START Input

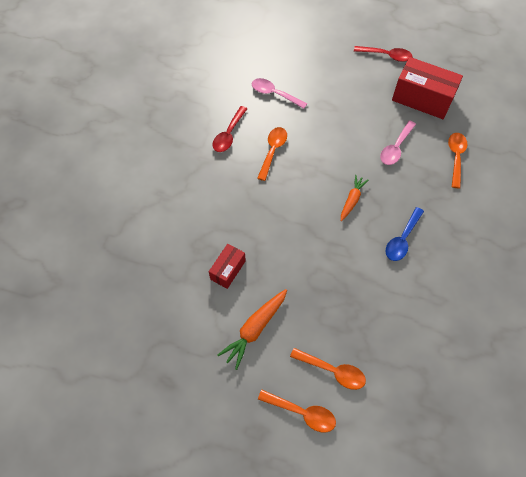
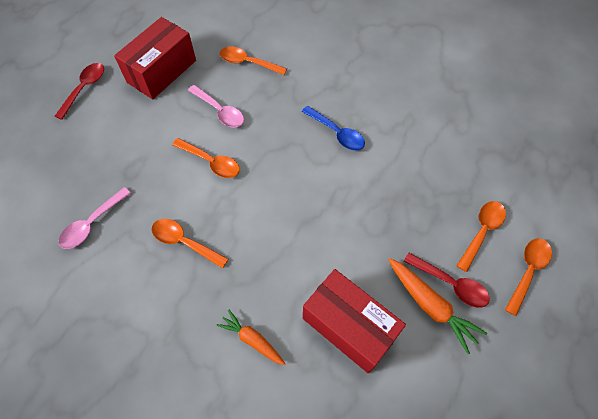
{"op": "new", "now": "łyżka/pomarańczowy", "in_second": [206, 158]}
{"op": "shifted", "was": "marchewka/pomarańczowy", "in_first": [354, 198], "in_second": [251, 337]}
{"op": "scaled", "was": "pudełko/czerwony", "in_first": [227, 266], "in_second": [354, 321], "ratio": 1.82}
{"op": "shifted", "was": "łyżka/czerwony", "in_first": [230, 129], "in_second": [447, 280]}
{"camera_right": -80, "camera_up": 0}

END Input

With the pictures removed, return the data above word for word.

{"op": "new", "now": "łyżka/pomarańczowy", "in_second": [206, 158]}
{"op": "shifted", "was": "marchewka/pomarańczowy", "in_first": [354, 198], "in_second": [251, 337]}
{"op": "scaled", "was": "pudełko/czerwony", "in_first": [227, 266], "in_second": [354, 321], "ratio": 1.82}
{"op": "shifted", "was": "łyżka/czerwony", "in_first": [230, 129], "in_second": [447, 280]}
{"camera_right": -80, "camera_up": 0}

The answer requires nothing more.